TASK INPUTS: Begin

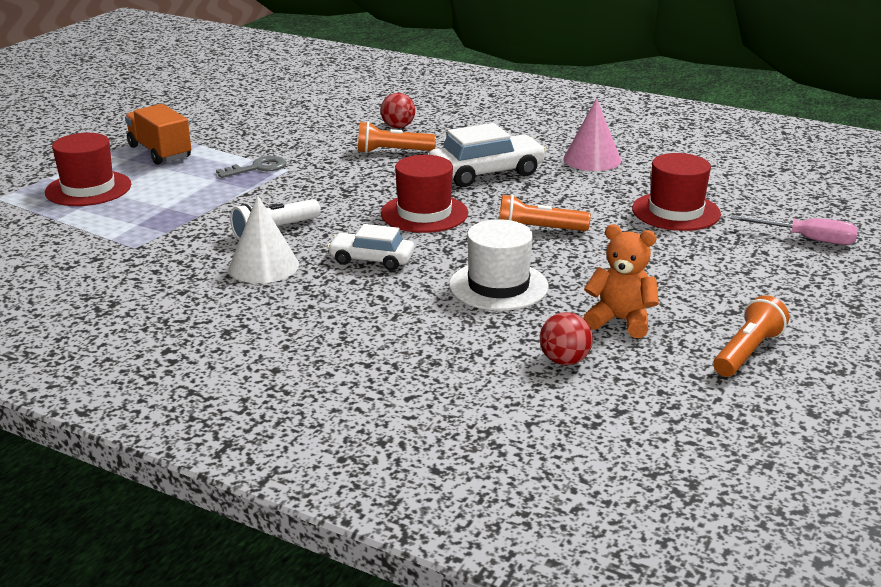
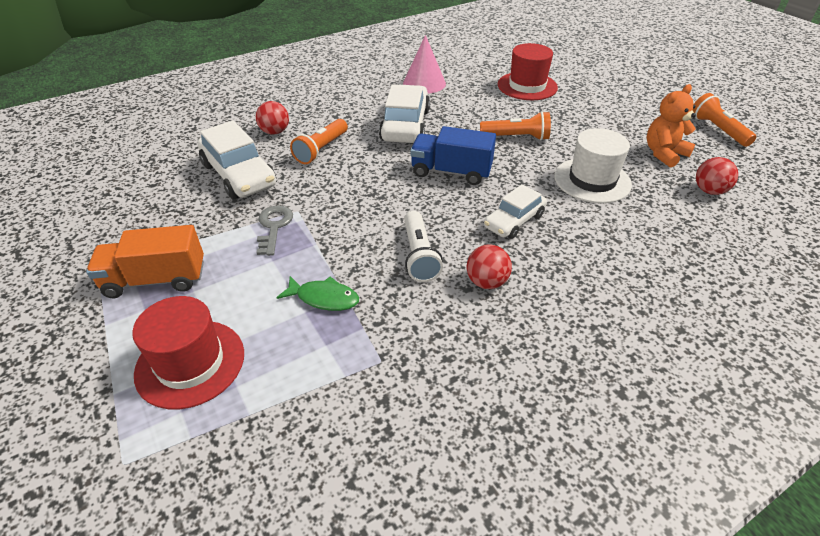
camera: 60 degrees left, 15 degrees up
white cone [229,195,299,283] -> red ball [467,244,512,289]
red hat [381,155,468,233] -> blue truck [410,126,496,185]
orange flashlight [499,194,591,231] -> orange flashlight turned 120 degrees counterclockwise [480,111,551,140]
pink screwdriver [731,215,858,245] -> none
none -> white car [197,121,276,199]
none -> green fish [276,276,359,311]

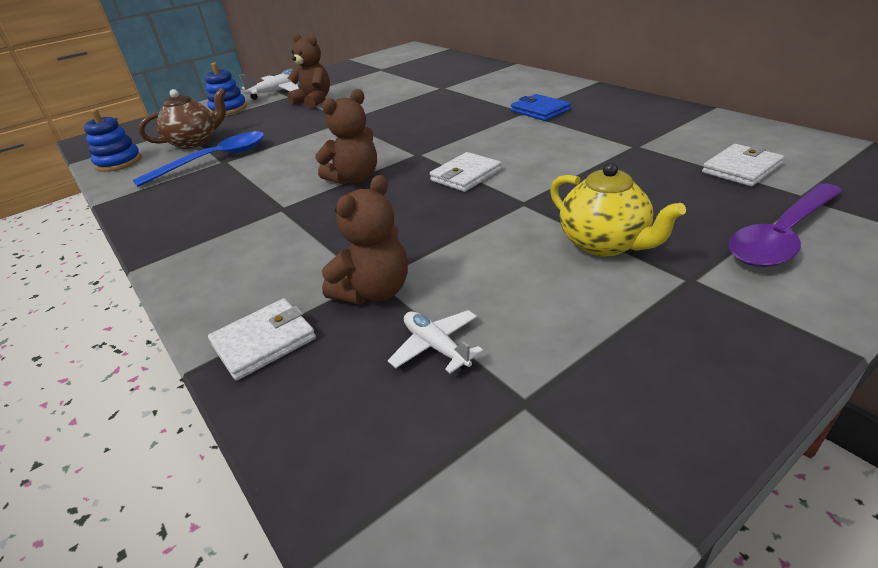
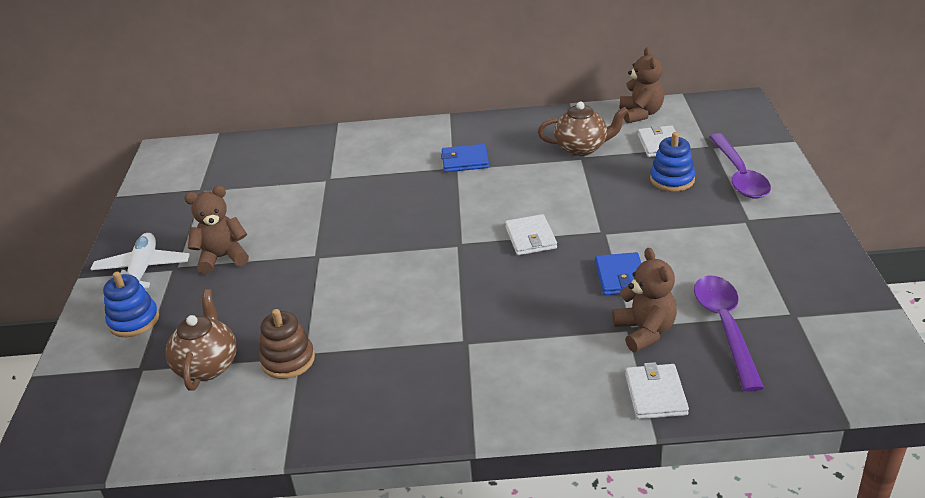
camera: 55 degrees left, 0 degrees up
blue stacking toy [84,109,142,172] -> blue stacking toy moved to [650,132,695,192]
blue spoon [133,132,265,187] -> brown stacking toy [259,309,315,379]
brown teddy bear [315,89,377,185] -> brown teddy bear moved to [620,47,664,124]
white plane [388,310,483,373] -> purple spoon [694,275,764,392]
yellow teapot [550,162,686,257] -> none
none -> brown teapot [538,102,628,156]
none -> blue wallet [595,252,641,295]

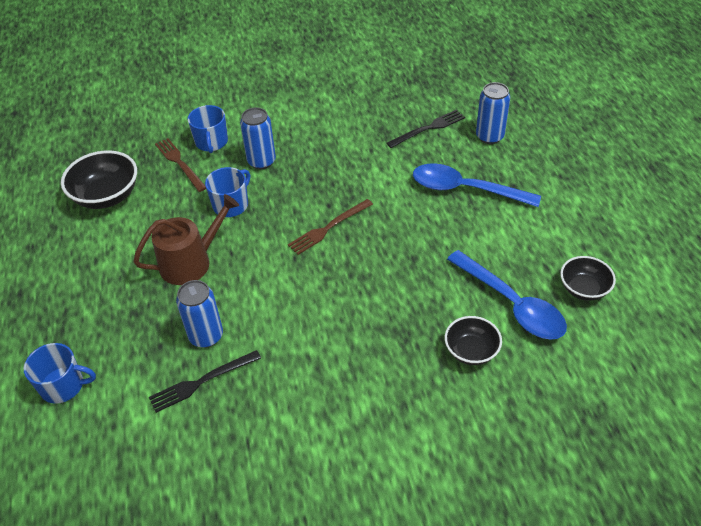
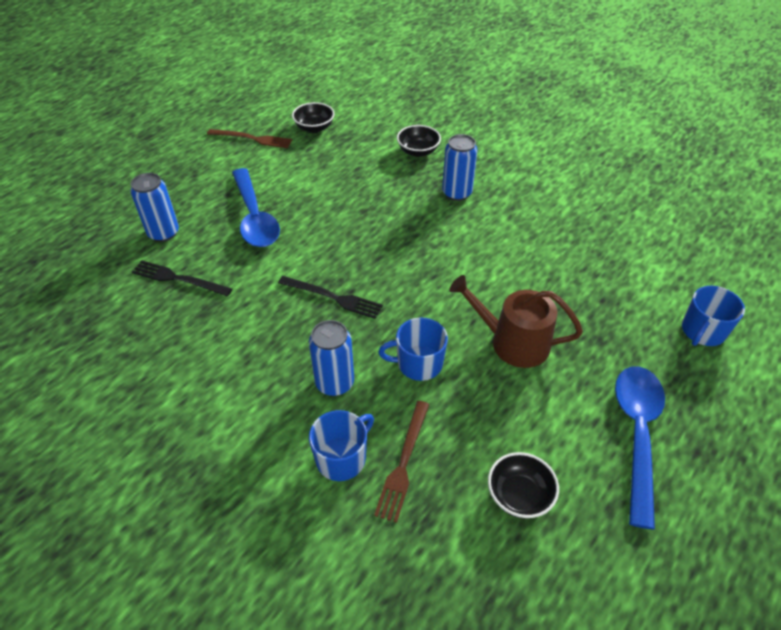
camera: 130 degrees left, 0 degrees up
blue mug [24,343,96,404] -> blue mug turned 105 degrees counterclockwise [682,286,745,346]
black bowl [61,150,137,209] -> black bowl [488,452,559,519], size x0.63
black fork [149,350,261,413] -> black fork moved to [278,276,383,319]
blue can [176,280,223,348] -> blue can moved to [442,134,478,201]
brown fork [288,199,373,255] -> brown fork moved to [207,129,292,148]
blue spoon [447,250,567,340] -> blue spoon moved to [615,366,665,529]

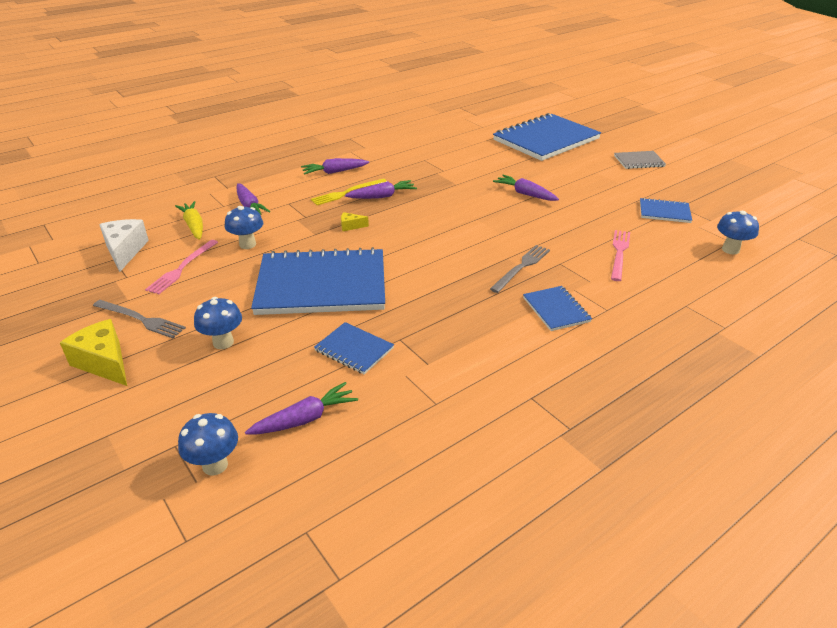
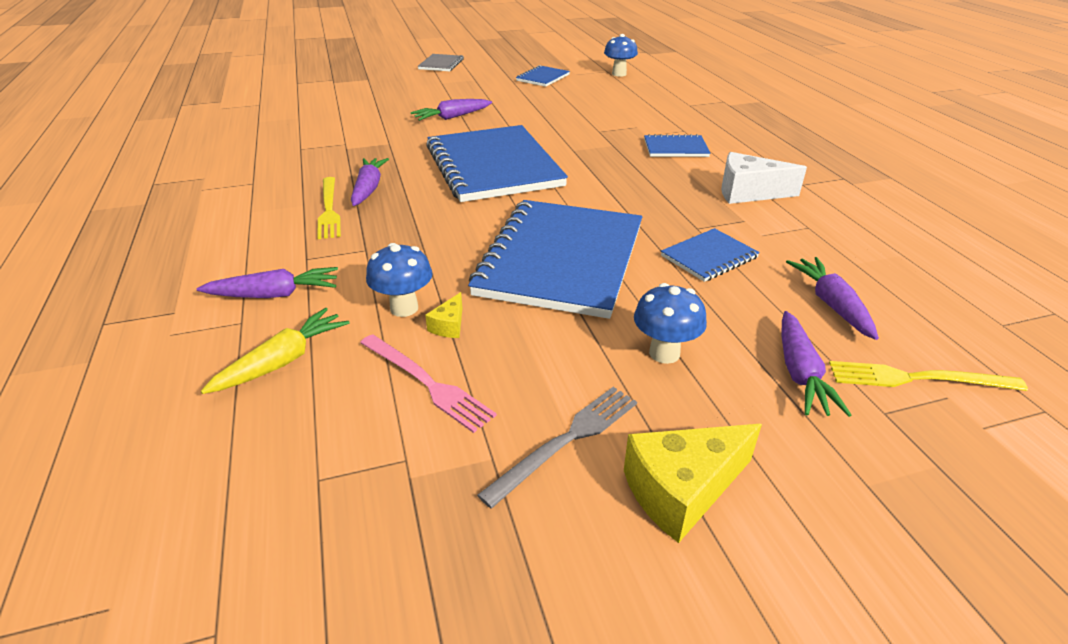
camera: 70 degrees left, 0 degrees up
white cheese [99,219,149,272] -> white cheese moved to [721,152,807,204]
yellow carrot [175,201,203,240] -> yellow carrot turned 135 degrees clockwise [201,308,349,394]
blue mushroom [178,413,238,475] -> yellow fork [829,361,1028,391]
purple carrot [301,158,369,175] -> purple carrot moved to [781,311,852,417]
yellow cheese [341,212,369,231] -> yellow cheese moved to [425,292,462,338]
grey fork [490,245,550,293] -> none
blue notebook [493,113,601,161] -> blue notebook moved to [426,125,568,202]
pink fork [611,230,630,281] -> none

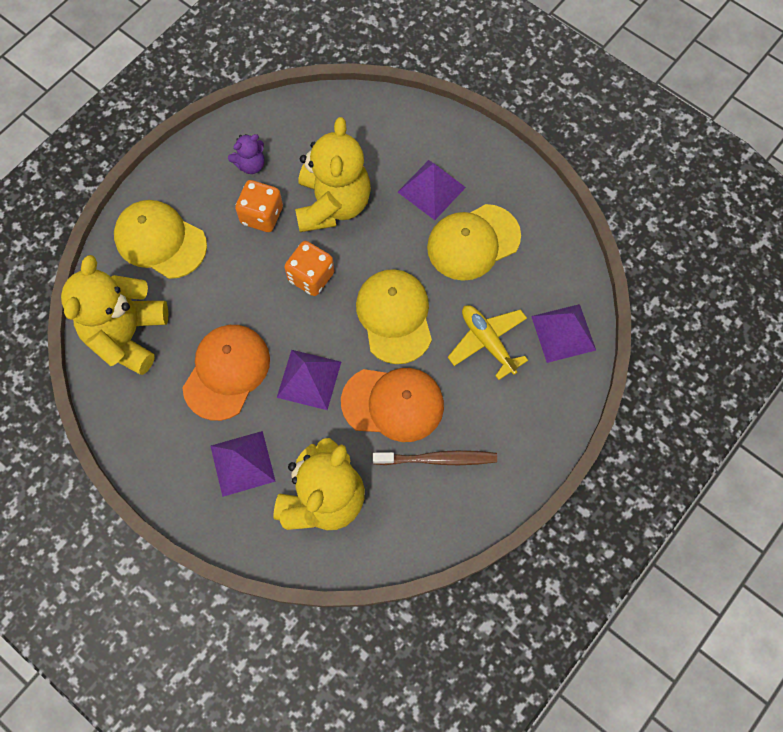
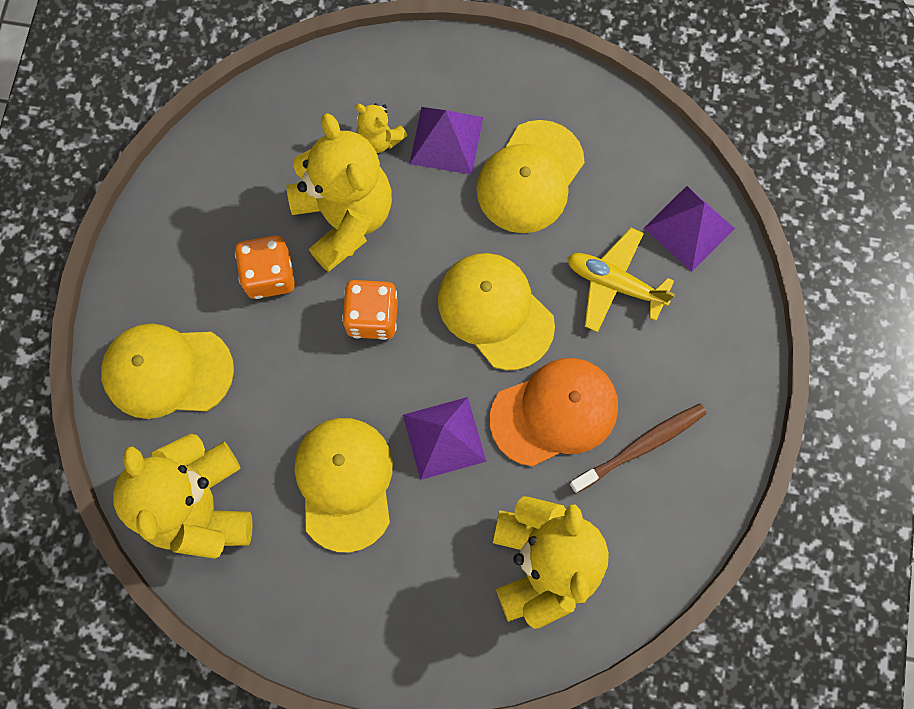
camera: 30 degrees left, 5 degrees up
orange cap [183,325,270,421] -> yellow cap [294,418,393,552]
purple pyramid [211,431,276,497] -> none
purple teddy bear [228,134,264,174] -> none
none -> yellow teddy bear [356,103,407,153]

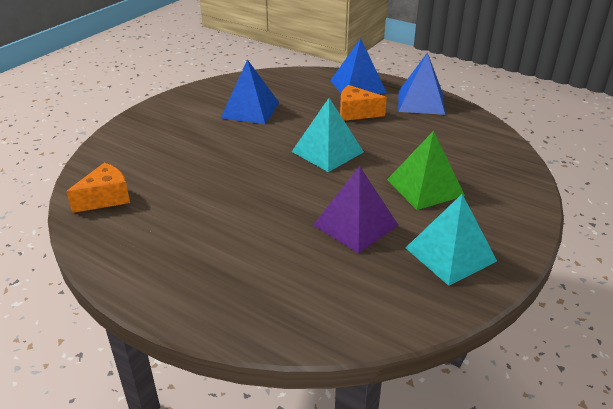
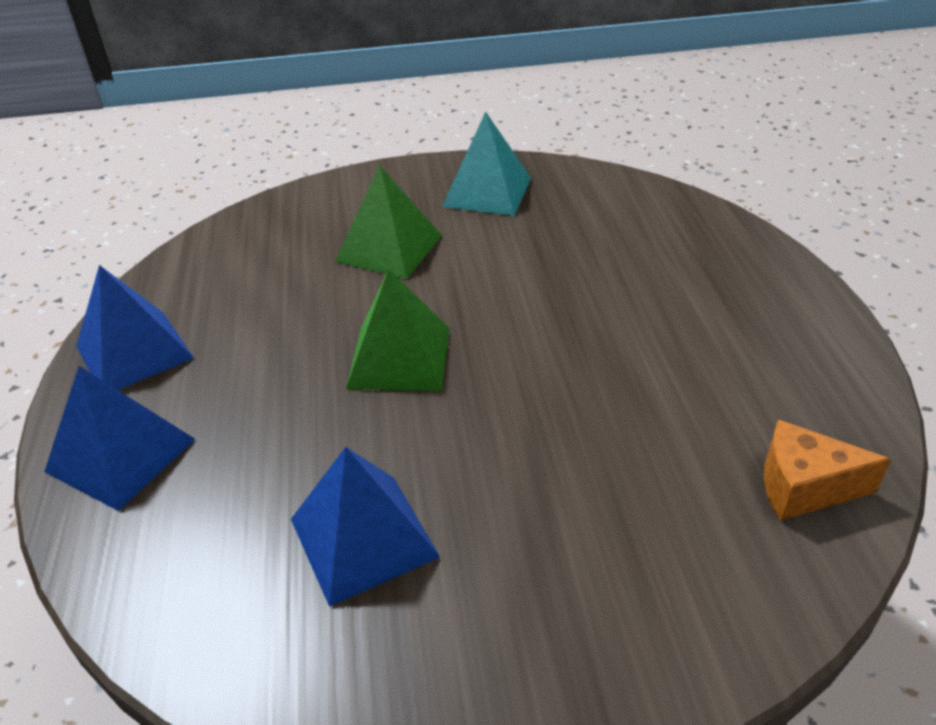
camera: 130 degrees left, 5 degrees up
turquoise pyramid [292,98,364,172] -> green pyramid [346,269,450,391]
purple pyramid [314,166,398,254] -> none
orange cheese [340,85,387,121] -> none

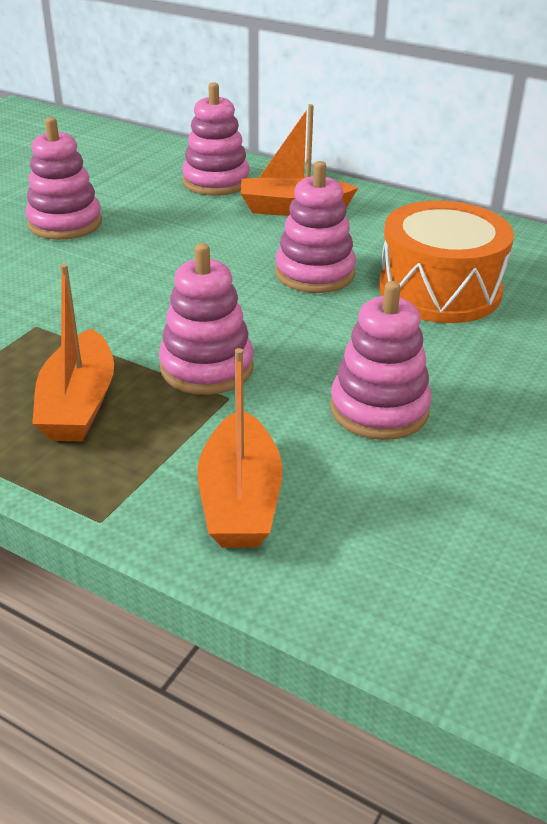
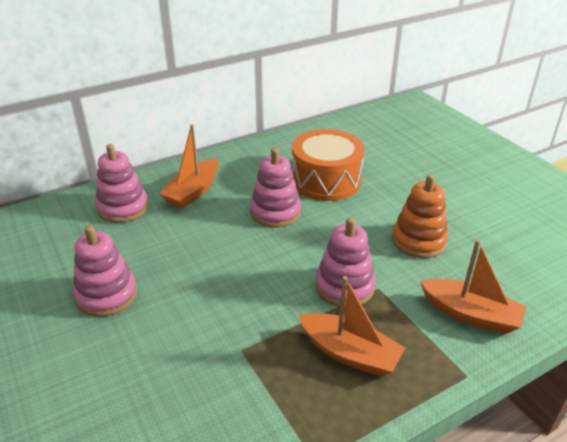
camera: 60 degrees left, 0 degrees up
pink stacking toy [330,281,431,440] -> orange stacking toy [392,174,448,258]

TASK INPUTS: End

:: ACTIVITY ::
Give again, word for word, every line from the top of the data through the line with "blue spoon [133,132,265,187]", both ends included, and exclude the pictures.

:: SOLVED EXERCISE ::
camera: 60 degrees left, 15 degrees up
white cone [229,195,299,283] -> red ball [467,244,512,289]
red hat [381,155,468,233] -> blue truck [410,126,496,185]
orange flashlight [499,194,591,231] -> orange flashlight turned 120 degrees counterclockwise [480,111,551,140]
pink screwdriver [731,215,858,245] -> none
none -> white car [197,121,276,199]
none -> green fish [276,276,359,311]

camera: 55 degrees left, 0 degrees up
blue stacking toy [84,109,142,172] -> blue stacking toy moved to [650,132,695,192]
blue spoon [133,132,265,187] -> brown stacking toy [259,309,315,379]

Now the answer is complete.